Recorded data:
_ _ _ _
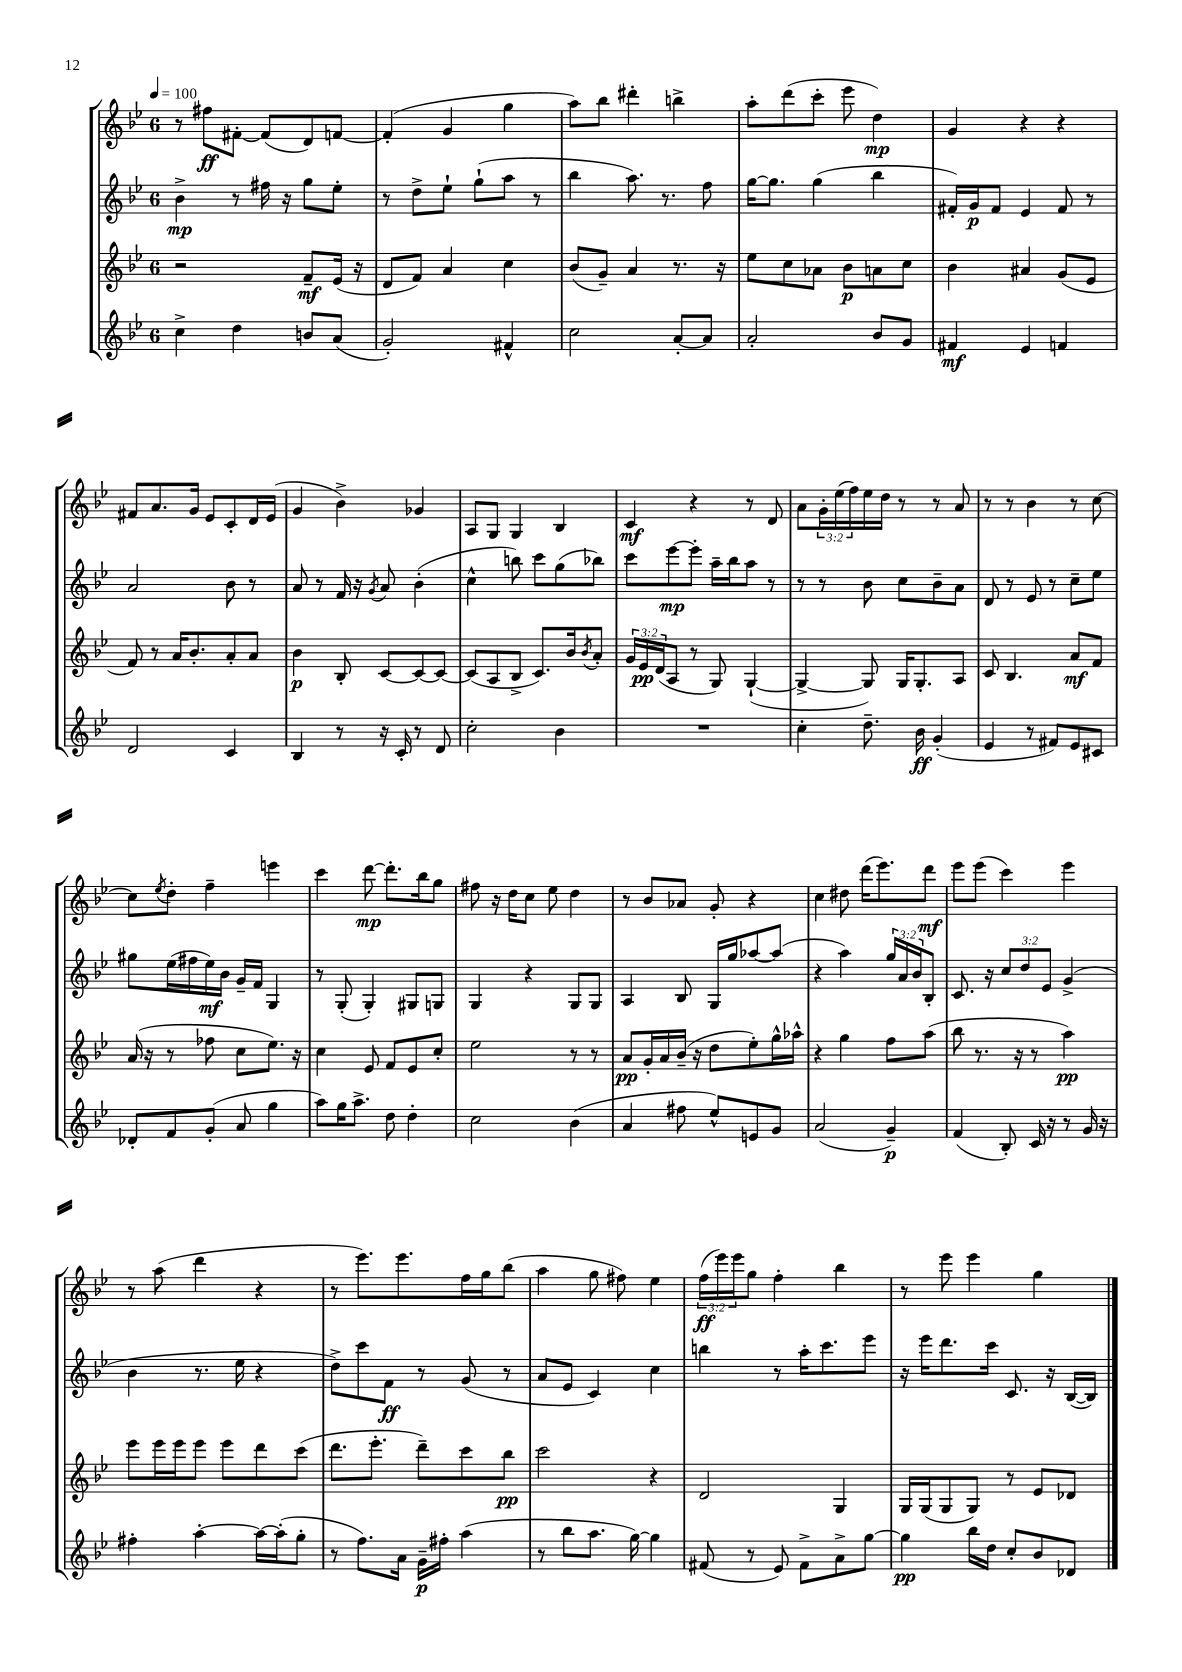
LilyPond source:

<<
\new StaffGroup <<
\new Staff = "s0" {
    \clef treble \key bes \major \once \override Staff.TimeSignature.style = #'single-digit \time 6/8 \override Staff.TupletNumber.text = #tuplet-number::calc-fraction-text \tempo 4 = 100
    r8 fis''8\ff fis'8~-. fis'8( d'8) f'8~ |
    f'4-.( g'4 g''4 |
    a''8) bes''8 dis'''4-. b''4-> |
    a''8-. d'''8( c'''8-. ees'''8 d''4\mp) |
    g'4 r4 r4 |
    fis'8 a'8. g'16 ees'8 c'8-. d'16 ees'16( |
    g'4 bes'4->) ges'4 |
    a8 g8 g4 bes4 |
    c'4\mf r4 r8 d'8 |
    a'8 \tuplet 3/2 { g'16-. ees''16( f''16) } ees''16 d''16 r8 r8 a'8 |
    r8 r8 bes'4 r8 c''8~ |
    c''8 \acciaccatura { ees''8 } d''8-. f''4-- e'''4 |
    c'''4 d'''8~\mp d'''8.-. bes''16 g''8 |
    fis''8 r16 d''16 c''8 ees''8 d''4 |
    r8 bes'8 aes'8 g'8-. r4 |
    c''4 dis''8 d'''16( ees'''8.) d'''8\mf |
    ees'''8 ees'''8( c'''4) ees'''4 |
    r8 a''8( d'''4 r4 |
    r8 ees'''8.) ees'''8. f''16 g''16 bes''8( |
    a''4 g''8 fis''8) ees''4 |
    \tuplet 3/2 { f''16\ff( ees'''16) ees'''16 } g''8 f''4-. bes''4 |
    r8 ees'''8 ees'''4 g''4 \bar "|." |
}
\new Staff = "s1" {
    \clef treble \key bes \major \once \override Staff.TimeSignature.style = #'single-digit \time 6/8 \override Staff.TupletNumber.text = #tuplet-number::calc-fraction-text
    bes'4->\mp r8 fis''16 r16 g''8 ees''8-. |
    r8 d''8-> ees''8-! g''8-!( a''8 r8 |
    bes''4 a''8.) r8. f''8 |
    g''16~ g''8. g''4( bes''4 |
    fis'16-.) g'16\p fis'8 ees'4 fis'8 r8 |
    a'2 bes'8 r8 |
    a'8 r8 f'16 r16 \acciaccatura { g'8 } a'8 bes'4-.( |
    c''4-^ b''8) c'''8 g''8( bes''8) |
    c'''8 ees'''8~\mp ees'''8-. a''16-- bes''16 a''8 r8 |
    r8 r8 bes'8 c''8 bes'8-- a'8 |
    d'8 r8 ees'8 r8 c''8-- ees''8 |
    gis''8 ees''16( fis''16 ees''16\mf) bes'16 g'16-- f'16 g4 |
    r8 g8-.( g4-.) gis8 g8 |
    g4 r4 g8 g8 |
    a4 bes8 g16 g''16 aes''8~ aes''8( |
    r4 a''4) \tuplet 3/2 { g''16 a'16 bes'16 } bes8-. |
    c'8. r16 \tuplet 3/2 { c''8 d''8 ees'8 } g'4->( |
    bes'4 r8. ees''16 r4 |
    d''8->) c'''8 f'8\ff r8 g'8( r8 |
    a'8 ees'8 c'4) c''4 |
    b''4 r8 a''16-. c'''8. ees'''8 |
    r16 ees'''16 d'''8. c'''16 c'8. r16 bes16~( bes16) \bar "|." |
}
\new Staff = "s2" {
    \clef treble \key bes \major \once \override Staff.TimeSignature.style = #'single-digit \time 6/8 \override Staff.TupletNumber.text = #tuplet-number::calc-fraction-text
    r2 f'8--\mf ees'16( r16 |
    d'8 f'8) a'4 c''4 |
    bes'8( g'8--) a'4 r8. r16 |
    ees''8 c''8 aes'8 bes'8\p a'8 c''8 |
    bes'4 ais'4 g'8( ees'8 |
    f'8) r8 a'16 bes'8.-. a'8-. a'8 |
    bes'4\p bes8-. c'8~ c'8~ c'8~ |
    c'8( a8 bes8-> c'8.) bes'16 \acciaccatura { bes'8 } a'8-. |
    \tuplet 3/2 { g'16 ees'16\pp d'16( } a8 r8 g8) g4~-!( |
    g4~-> g8) g16 g8.-. a8 |
    c'8 bes4. a'8\mf f'8 |
    a'16( r16 r8 fes''8 c''8 ees''8.) r16 |
    c''4 ees'8 f'8 ees'8 c''8-. |
    ees''2 r8 r8 |
    a'8\pp g'16-. a'16 bes'16--( r16 d''8 ees''8-.) g''16-^ aes''16-^ |
    r4 g''4 f''8 a''8( |
    bes''8 r8. r16 r8 a''4\pp) |
    ees'''8 ees'''16 ees'''16 ees'''8 ees'''8 d'''8 c'''8( |
    d'''8. ees'''8.-. d'''8--) c'''8 bes''8\pp |
    c'''2 r4 |
    d'2 g4 |
    g16 g16( g8 g8) r8 ees'8 des'8 \bar "|." |
}
\new Staff = "s3" {
    \clef treble \key bes \major \once \override Staff.TimeSignature.style = #'single-digit \time 6/8
    c''4-> d''4 b'8 a'8( |
    g'2-.) fis'4-^ |
    c''2 a'8~-. a'8 |
    a'2-. bes'8 g'8 |
    fis'4\mf ees'4 f'4 |
    d'2 c'4 |
    bes4 r8 r16 c'16-. r8 d'8 |
    c''2-. bes'4 |
    R2. |
    c''4-. d''8.-- bes'16\ff g'4-.( |
    ees'4 r8 fis'8) ees'8 cis'8 |
    des'8-. f'8 g'8-.( a'8 g''4 |
    a''8) g''16 a''8.-> d''8 d''4-. |
    c''2 bes'4( |
    a'4 fis''8 ees''8-^) e'8 g'8 |
    a'2( g'4--\p) |
    f'4( bes8-.) c'16 r16 r8 g'16 r16 |
    fis''4-. a''4~-. a''16~ a''16-.( g''8-. |
    r8 f''8.) a'16 g'16--\p fis''16-. a''4( |
    r8 bes''8 a''8. g''16~) g''4 |
    fis'8( r8 ees'8) fis'8-> a'8-> g''8~ |
    g''4\pp bes''16 d''16 c''8-. bes'8 des'8 \bar "|." |
}
>>
>>
\layout { \context { \Score \remove "Bar_number_engraver" } }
_ _ _ _
Identify every line of the data that contains the string "style". Case counts.

    \clef treble \key bes \major \once \override Staff.TimeSignature.style = #'single-digit \time 6/8 \override Staff.TupletNumber.text = #tuplet-number::calc-fraction-text \tempo 4 = 100
    \clef treble \key bes \major \once \override Staff.TimeSignature.style = #'single-digit \time 6/8 \override Staff.TupletNumber.text = #tuplet-number::calc-fraction-text
    \clef treble \key bes \major \once \override Staff.TimeSignature.style = #'single-digit \time 6/8 \override Staff.TupletNumber.text = #tuplet-number::calc-fraction-text
    \clef treble \key bes \major \once \override Staff.TimeSignature.style = #'single-digit \time 6/8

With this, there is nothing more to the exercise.